• Exercise details: Would you copy the entries that follow exactly, leaving out every picture?

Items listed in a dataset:
*** Begin section ***

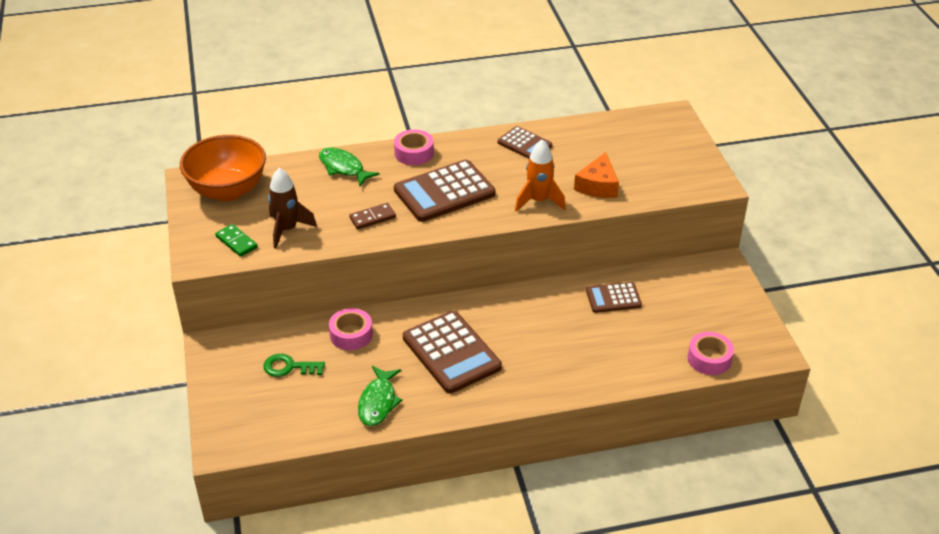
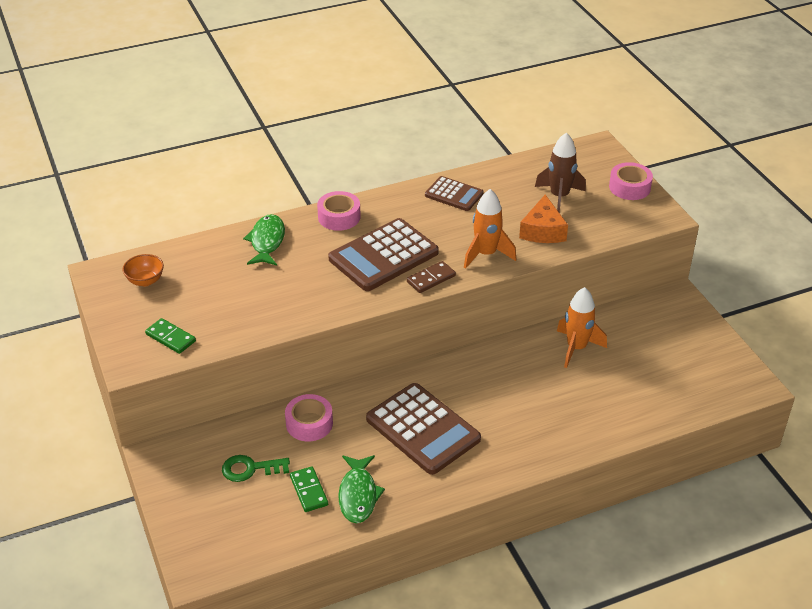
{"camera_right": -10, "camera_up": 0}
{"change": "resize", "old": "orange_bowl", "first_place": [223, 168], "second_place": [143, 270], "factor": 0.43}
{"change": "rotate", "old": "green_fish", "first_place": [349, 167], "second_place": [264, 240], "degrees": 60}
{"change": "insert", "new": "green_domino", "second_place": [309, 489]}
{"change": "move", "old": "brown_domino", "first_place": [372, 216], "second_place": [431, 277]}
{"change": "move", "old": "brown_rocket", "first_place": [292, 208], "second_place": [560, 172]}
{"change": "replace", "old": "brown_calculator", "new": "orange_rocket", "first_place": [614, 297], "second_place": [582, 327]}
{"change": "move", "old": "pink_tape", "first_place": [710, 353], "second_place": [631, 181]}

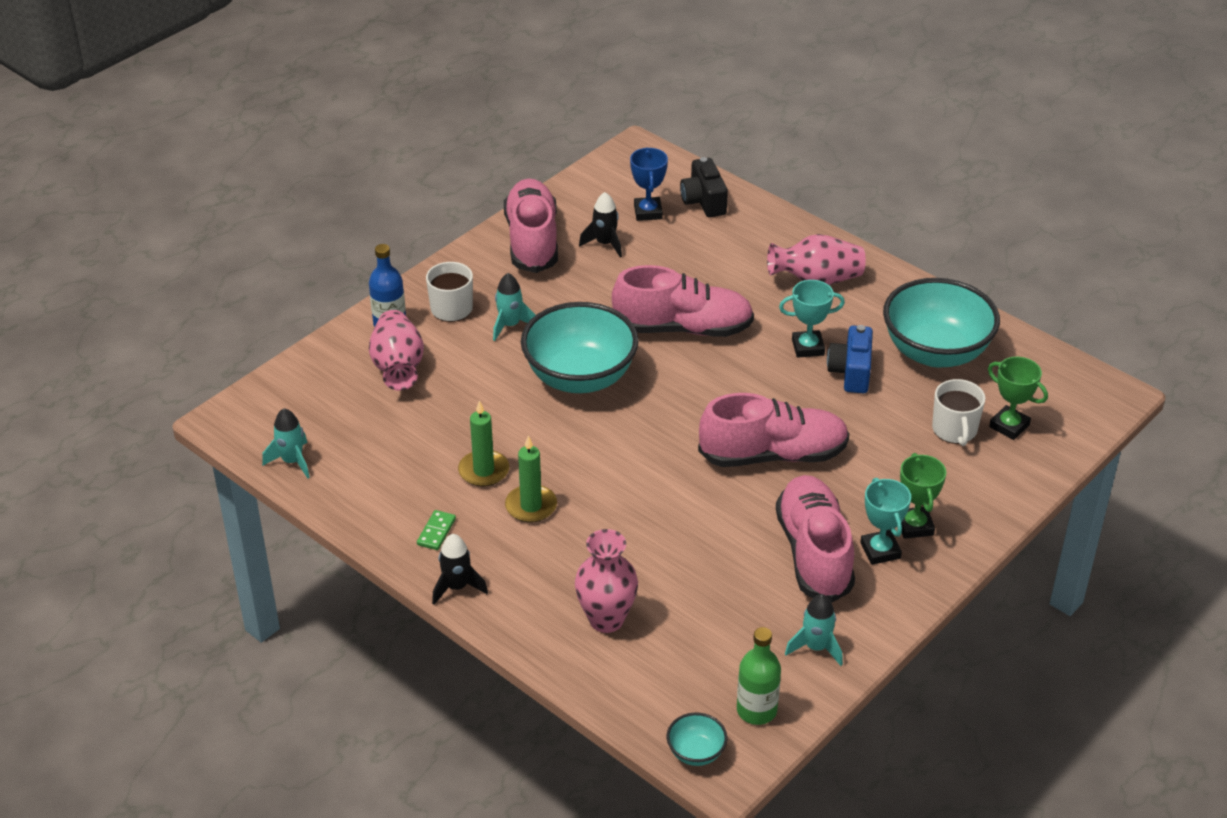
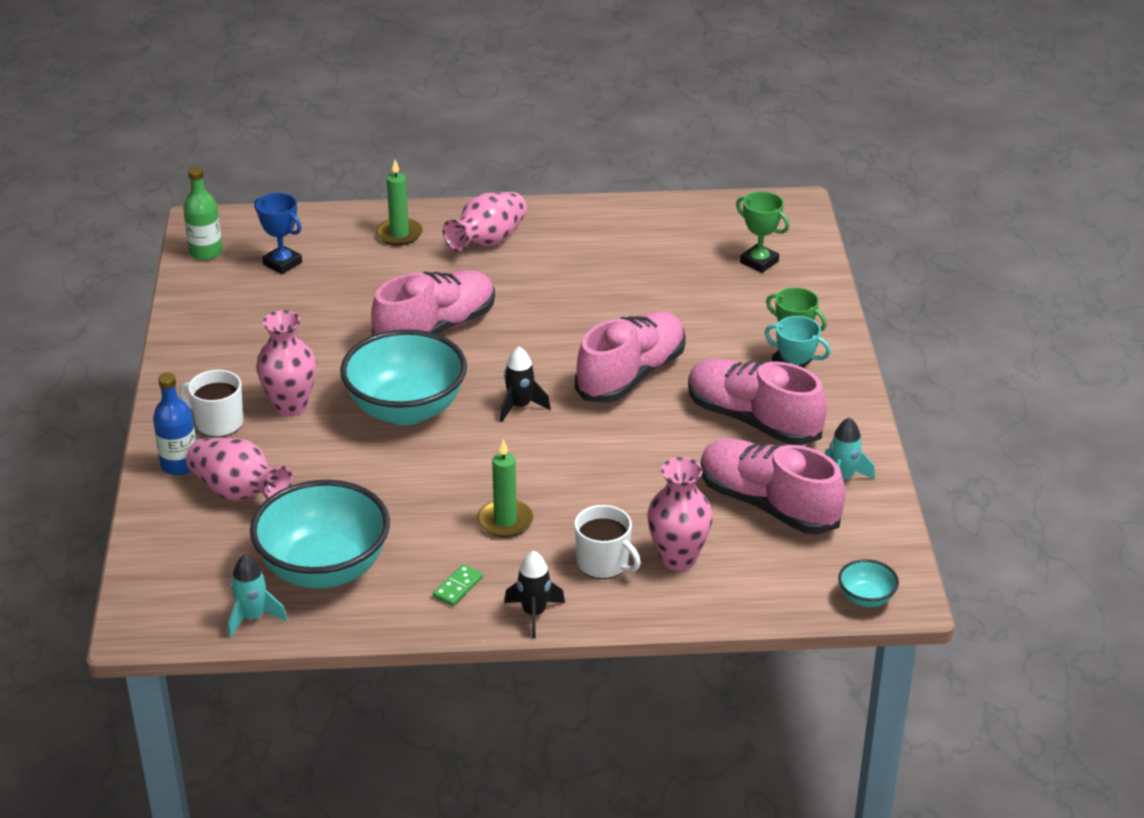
{"camera_right": -45, "camera_up": -5}
{"change": "move", "old": "green_bottle", "first_place": [759, 676], "second_place": [203, 213]}
{"change": "move", "old": "turquoise_bowl", "first_place": [941, 322], "second_place": [320, 534]}
{"change": "replace", "old": "turquoise_rocket", "new": "pink_vase", "first_place": [514, 307], "second_place": [286, 363]}
{"change": "move", "old": "green_candle", "first_place": [483, 443], "second_place": [399, 203]}
{"change": "rotate", "old": "green_domino", "first_place": [436, 530], "second_place": [458, 585], "degrees": 60}
{"change": "move", "old": "black_rocket", "first_place": [600, 224], "second_place": [525, 384]}
{"change": "move", "old": "white_mug", "first_place": [958, 412], "second_place": [607, 542]}
{"change": "move", "old": "pink_shoe", "first_place": [531, 226], "second_place": [773, 486]}
{"change": "rotate", "old": "green_trophy", "first_place": [1018, 398], "second_place": [763, 232], "degrees": 45}
{"change": "delete", "old": "black_camera", "first_place": [704, 187]}
{"change": "delete", "old": "turquoise_trophy", "first_place": [812, 319]}
{"change": "delete", "old": "blue_camera", "first_place": [850, 359]}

*** End section ***

• Response for this exercise:
{"camera_right": -10, "camera_up": 0}
{"change": "resize", "old": "orange_bowl", "first_place": [223, 168], "second_place": [143, 270], "factor": 0.43}
{"change": "rotate", "old": "green_fish", "first_place": [349, 167], "second_place": [264, 240], "degrees": 60}
{"change": "insert", "new": "green_domino", "second_place": [309, 489]}
{"change": "move", "old": "brown_domino", "first_place": [372, 216], "second_place": [431, 277]}
{"change": "move", "old": "brown_rocket", "first_place": [292, 208], "second_place": [560, 172]}
{"change": "replace", "old": "brown_calculator", "new": "orange_rocket", "first_place": [614, 297], "second_place": [582, 327]}
{"change": "move", "old": "pink_tape", "first_place": [710, 353], "second_place": [631, 181]}

{"camera_right": -45, "camera_up": -5}
{"change": "move", "old": "green_bottle", "first_place": [759, 676], "second_place": [203, 213]}
{"change": "move", "old": "turquoise_bowl", "first_place": [941, 322], "second_place": [320, 534]}
{"change": "replace", "old": "turquoise_rocket", "new": "pink_vase", "first_place": [514, 307], "second_place": [286, 363]}
{"change": "move", "old": "green_candle", "first_place": [483, 443], "second_place": [399, 203]}
{"change": "rotate", "old": "green_domino", "first_place": [436, 530], "second_place": [458, 585], "degrees": 60}
{"change": "move", "old": "black_rocket", "first_place": [600, 224], "second_place": [525, 384]}
{"change": "move", "old": "white_mug", "first_place": [958, 412], "second_place": [607, 542]}
{"change": "move", "old": "pink_shoe", "first_place": [531, 226], "second_place": [773, 486]}
{"change": "rotate", "old": "green_trophy", "first_place": [1018, 398], "second_place": [763, 232], "degrees": 45}
{"change": "delete", "old": "black_camera", "first_place": [704, 187]}
{"change": "delete", "old": "turquoise_trophy", "first_place": [812, 319]}
{"change": "delete", "old": "blue_camera", "first_place": [850, 359]}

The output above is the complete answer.